◆ Job item
Search the records below for the string "arrow" and copy each line where it turns up.

◆ Data listing
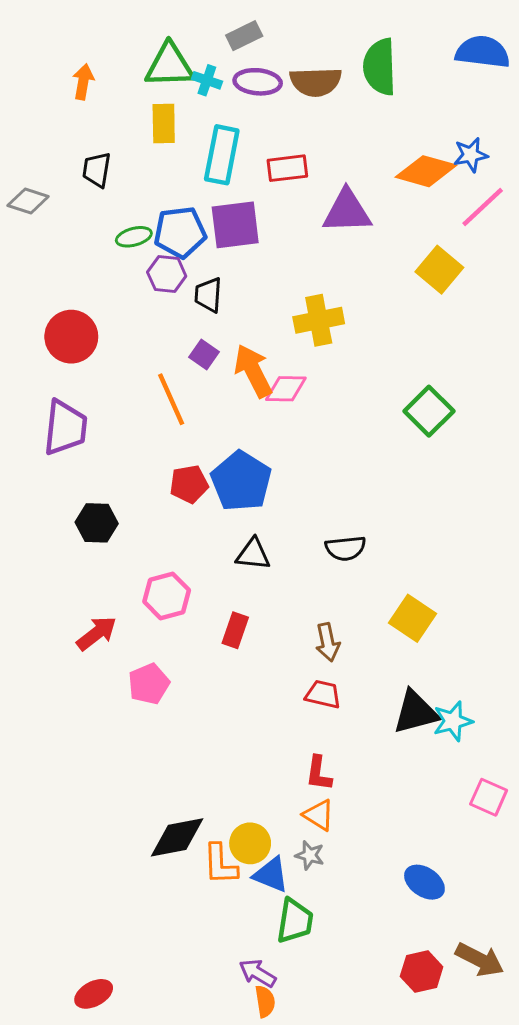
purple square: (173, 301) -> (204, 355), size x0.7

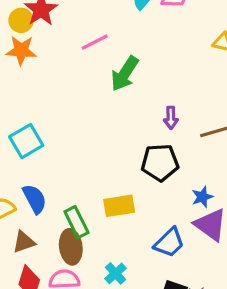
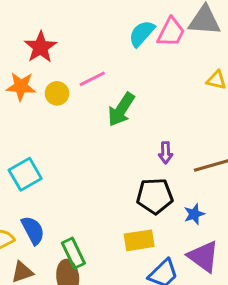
yellow circle: (21, 20) -> (57, 93), moved
blue star: (202, 197) -> (194, 214), moved
yellow rectangle: (119, 206) -> (139, 240), moved

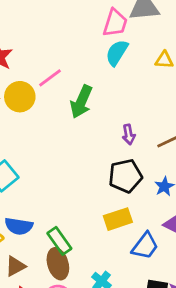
cyan semicircle: (142, 34) -> (117, 53), moved
yellow circle: (57, 93) -> (20, 97), size x1.4
blue semicircle: (33, 230) -> (19, 226), turned 136

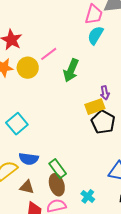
black pentagon: (125, 176) -> (103, 122), turned -30
yellow rectangle: (118, 219) -> (95, 107), moved
brown triangle: (15, 266) -> (27, 187), turned 42

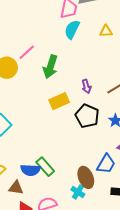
yellow rectangle: (95, 107) -> (59, 101), moved
blue semicircle: (29, 159) -> (30, 170), moved
brown ellipse: (57, 185) -> (86, 177), moved

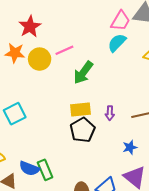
purple arrow: (86, 86) -> (110, 113), moved
black pentagon: (87, 116) -> (83, 130), moved

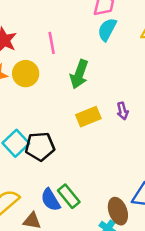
pink line: (64, 50) -> (52, 43), moved, turned -60
black pentagon: (83, 130) -> (40, 146), moved, turned -30
blue semicircle: (29, 168) -> (51, 200), turned 54

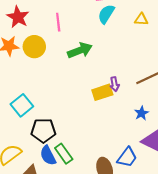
green arrow: (79, 74) -> (80, 50), turned -135
yellow rectangle: (88, 117) -> (102, 92), moved
black pentagon: (40, 146) -> (43, 130), moved

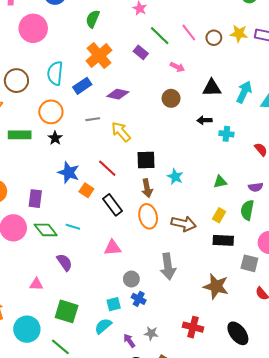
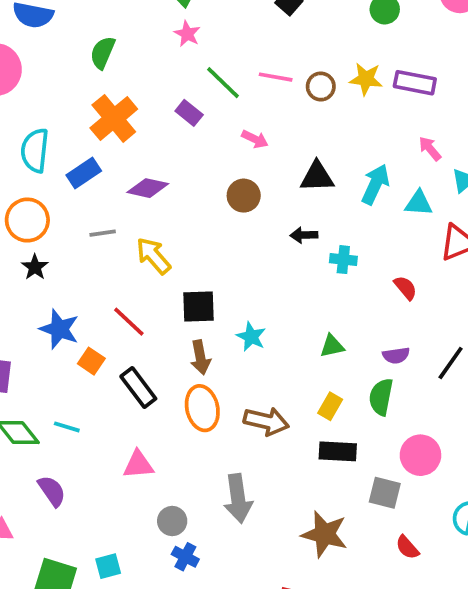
pink line: (189, 33) -> (276, 77), turned -42
cyan square: (114, 304) -> (108, 566), moved

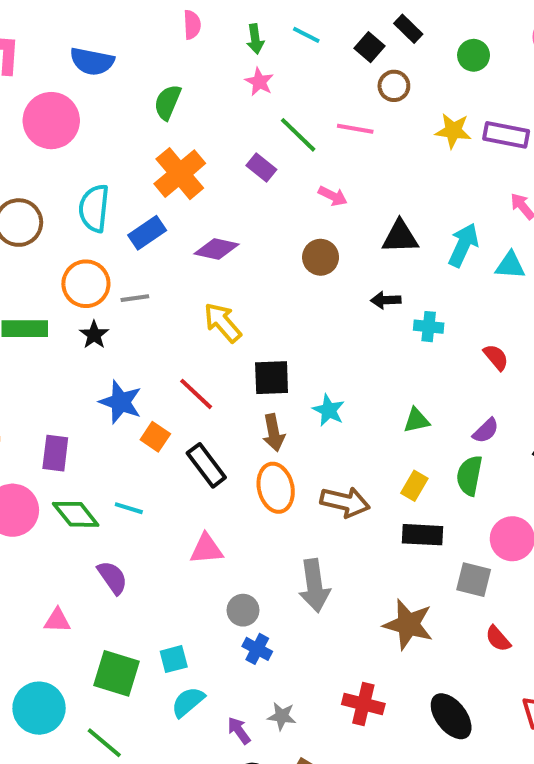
brown circle: (321, 86) -> (394, 86), moved
gray line: (103, 233) -> (135, 298), moved
purple semicircle: (396, 355) -> (486, 431), turned -36

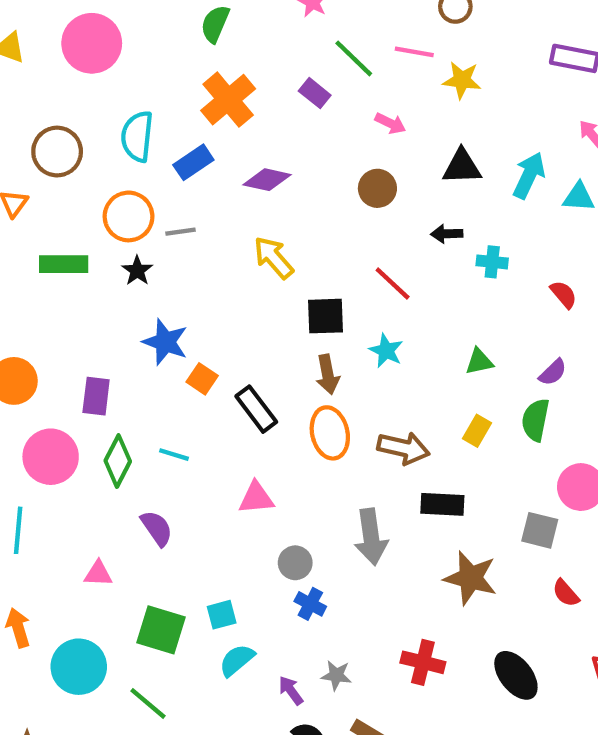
yellow star: (453, 131) -> (462, 80), moved
red line: (196, 394) -> (393, 284), moved
green diamond: (76, 514) -> (118, 461), turned 66
black rectangle: (423, 535) -> (442, 504), moved

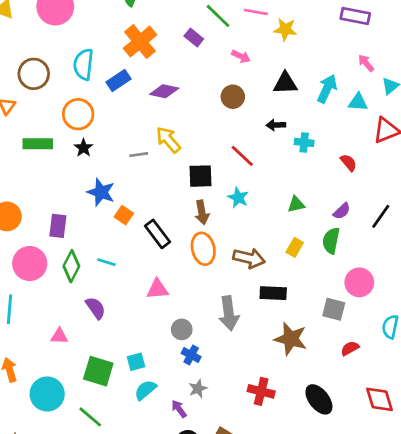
gray line: (180, 232) -> (139, 155), moved
red semicircle: (566, 593) -> (350, 348), turned 102
gray star: (336, 675) -> (198, 389), moved, turned -30

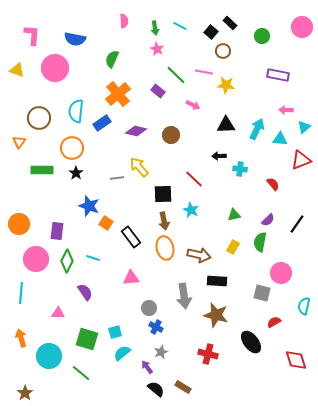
pink arrow: (366, 63) -> (286, 110), turned -48
brown circle: (233, 97) -> (171, 135), moved
brown star: (291, 339) -> (216, 315), moved
black ellipse: (319, 399) -> (251, 342), moved

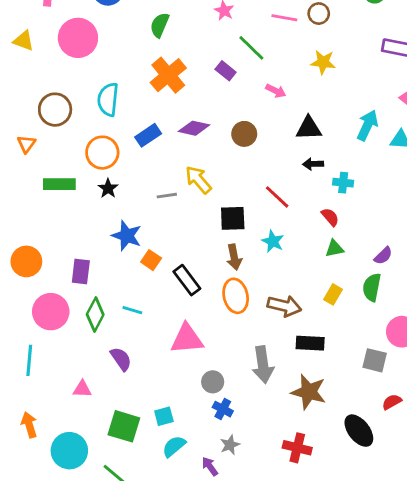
pink line: (204, 72) -> (284, 18), moved
blue rectangle: (102, 123) -> (148, 135), moved
black triangle: (226, 125) -> (309, 128), moved
red semicircle: (273, 184) -> (330, 217), moved
pink triangle: (131, 278) -> (187, 339), size x1.4

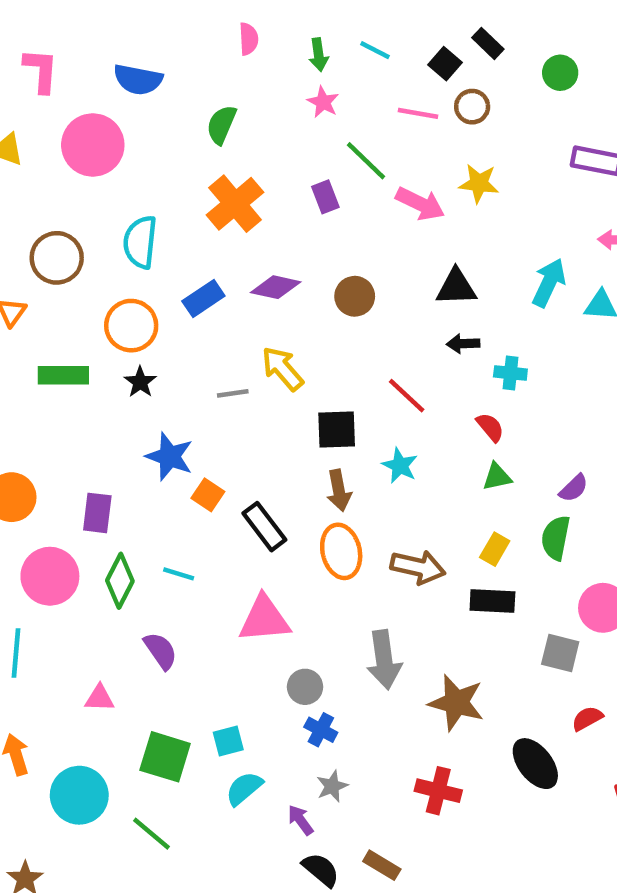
purple rectangle: (226, 71) -> (325, 197), turned 30
pink arrow: (276, 91) -> (420, 204), moved, size x1.5
black rectangle: (310, 343) -> (492, 601), moved

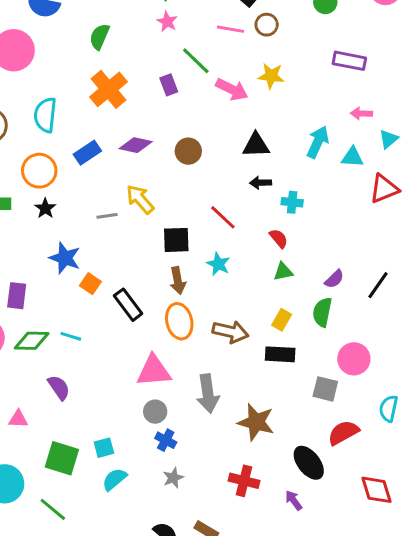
green diamond: (120, 581) -> (32, 341), turned 64
pink triangle: (264, 619) -> (154, 371), moved
red semicircle: (587, 718) -> (343, 433), size x1.5
purple arrow: (301, 820) -> (294, 500), moved

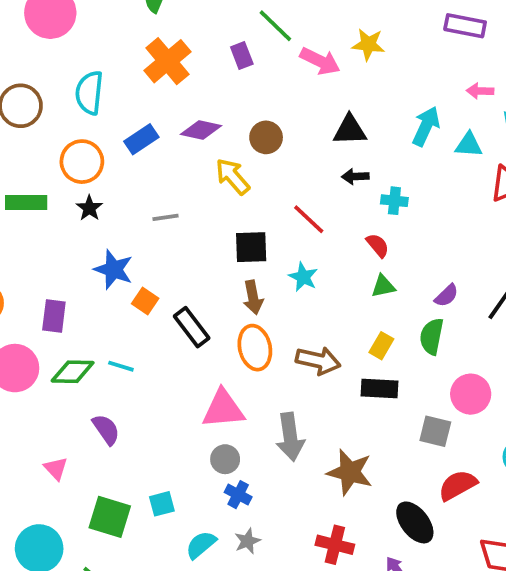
yellow arrow: (140, 199) -> (233, 176), moved
pink triangle: (18, 419) -> (56, 468), turned 45
cyan semicircle: (115, 479) -> (201, 545), moved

◆ Response to the exercise
purple arrow: (86, 86) -> (110, 113), moved
green arrow: (79, 74) -> (80, 50), turned -135
pink arrow: (366, 63) -> (286, 110), turned -48
pink arrow: (276, 91) -> (420, 204), moved, size x1.5
purple arrow: (301, 820) -> (294, 500), moved
yellow arrow: (140, 199) -> (233, 176), moved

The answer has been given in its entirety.